**Task to carry out**
Copy out, word for word, the lines from the records that start with the line containing "Does point (218, 440)" and run through the line containing "The image size is (853, 640).", including both of those lines.

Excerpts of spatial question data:

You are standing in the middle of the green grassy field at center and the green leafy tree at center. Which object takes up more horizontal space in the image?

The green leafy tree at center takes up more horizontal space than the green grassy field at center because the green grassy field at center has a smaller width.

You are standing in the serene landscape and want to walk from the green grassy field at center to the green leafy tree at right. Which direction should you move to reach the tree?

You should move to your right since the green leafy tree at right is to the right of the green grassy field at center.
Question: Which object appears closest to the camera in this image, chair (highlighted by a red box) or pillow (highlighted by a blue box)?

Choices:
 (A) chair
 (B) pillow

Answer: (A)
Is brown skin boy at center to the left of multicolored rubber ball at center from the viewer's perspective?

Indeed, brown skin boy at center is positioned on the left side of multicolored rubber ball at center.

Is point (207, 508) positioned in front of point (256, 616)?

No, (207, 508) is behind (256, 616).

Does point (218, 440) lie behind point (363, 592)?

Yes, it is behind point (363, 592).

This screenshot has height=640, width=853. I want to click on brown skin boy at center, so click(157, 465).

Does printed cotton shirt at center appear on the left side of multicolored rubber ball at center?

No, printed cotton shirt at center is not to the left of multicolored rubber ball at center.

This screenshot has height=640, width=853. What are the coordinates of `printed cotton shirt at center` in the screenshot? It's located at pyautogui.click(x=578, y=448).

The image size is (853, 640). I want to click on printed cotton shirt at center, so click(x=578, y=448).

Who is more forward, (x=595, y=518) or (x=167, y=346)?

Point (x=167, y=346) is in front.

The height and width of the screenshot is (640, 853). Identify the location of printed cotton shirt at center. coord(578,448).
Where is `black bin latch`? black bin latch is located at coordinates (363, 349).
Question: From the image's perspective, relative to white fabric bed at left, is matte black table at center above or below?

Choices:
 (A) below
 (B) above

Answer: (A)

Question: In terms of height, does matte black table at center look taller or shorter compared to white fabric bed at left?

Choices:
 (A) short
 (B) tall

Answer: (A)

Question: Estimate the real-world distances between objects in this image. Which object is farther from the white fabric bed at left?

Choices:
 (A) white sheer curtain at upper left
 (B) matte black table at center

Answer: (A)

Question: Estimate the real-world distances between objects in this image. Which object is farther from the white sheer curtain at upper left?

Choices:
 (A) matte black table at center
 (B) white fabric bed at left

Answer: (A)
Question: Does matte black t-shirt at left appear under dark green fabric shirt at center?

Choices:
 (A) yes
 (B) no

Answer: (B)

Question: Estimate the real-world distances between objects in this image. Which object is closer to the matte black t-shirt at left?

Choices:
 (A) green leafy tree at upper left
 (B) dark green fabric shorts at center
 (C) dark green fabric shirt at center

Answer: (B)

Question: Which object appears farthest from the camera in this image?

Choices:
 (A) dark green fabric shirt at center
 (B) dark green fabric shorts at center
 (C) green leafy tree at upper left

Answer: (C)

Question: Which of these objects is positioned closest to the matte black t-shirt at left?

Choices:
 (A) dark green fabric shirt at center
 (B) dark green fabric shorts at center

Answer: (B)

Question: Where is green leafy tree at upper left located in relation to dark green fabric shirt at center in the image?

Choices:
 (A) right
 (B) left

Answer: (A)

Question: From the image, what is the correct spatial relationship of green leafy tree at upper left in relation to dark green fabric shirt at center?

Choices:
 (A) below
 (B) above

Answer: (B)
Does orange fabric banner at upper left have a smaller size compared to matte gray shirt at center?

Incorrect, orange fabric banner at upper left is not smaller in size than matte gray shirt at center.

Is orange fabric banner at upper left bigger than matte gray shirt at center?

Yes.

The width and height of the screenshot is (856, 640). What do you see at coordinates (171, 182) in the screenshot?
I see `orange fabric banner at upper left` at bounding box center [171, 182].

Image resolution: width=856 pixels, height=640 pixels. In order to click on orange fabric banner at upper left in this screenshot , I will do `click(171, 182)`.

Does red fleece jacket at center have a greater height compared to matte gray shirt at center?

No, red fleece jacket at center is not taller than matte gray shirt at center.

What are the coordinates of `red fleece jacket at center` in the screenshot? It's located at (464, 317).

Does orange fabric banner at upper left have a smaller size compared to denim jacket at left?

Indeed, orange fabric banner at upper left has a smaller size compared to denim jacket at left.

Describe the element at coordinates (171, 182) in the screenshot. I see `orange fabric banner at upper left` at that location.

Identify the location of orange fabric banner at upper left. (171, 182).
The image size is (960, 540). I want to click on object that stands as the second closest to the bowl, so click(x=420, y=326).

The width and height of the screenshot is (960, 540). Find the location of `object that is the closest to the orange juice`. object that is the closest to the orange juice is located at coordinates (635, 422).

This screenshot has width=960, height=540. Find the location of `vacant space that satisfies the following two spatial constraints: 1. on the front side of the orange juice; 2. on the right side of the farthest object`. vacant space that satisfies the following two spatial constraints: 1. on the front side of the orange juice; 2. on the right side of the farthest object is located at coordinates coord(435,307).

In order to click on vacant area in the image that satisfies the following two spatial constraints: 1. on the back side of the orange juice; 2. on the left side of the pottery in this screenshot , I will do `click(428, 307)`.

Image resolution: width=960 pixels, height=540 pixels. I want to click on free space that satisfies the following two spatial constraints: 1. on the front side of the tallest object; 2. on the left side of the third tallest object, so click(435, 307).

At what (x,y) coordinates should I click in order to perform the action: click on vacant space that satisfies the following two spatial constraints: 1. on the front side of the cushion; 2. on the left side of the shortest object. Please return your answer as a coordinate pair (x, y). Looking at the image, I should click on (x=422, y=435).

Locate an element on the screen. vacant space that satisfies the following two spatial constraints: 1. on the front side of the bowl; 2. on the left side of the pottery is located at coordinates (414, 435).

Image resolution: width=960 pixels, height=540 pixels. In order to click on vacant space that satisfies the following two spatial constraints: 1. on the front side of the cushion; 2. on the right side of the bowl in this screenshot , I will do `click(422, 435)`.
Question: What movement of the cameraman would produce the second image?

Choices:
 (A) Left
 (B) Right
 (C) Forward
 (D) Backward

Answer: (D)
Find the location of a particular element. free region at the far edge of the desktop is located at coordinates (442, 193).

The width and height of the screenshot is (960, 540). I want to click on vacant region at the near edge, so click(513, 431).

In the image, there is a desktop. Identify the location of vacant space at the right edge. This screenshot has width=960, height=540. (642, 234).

**Answer in full**
Does point (218, 440) lie behind point (363, 592)?

Yes, it is behind point (363, 592).

This screenshot has height=640, width=853. I want to click on brown skin boy at center, so click(157, 465).

Does printed cotton shirt at center appear on the left side of multicolored rubber ball at center?

No, printed cotton shirt at center is not to the left of multicolored rubber ball at center.

This screenshot has height=640, width=853. What are the coordinates of `printed cotton shirt at center` in the screenshot? It's located at pyautogui.click(x=578, y=448).

The image size is (853, 640). I want to click on printed cotton shirt at center, so click(x=578, y=448).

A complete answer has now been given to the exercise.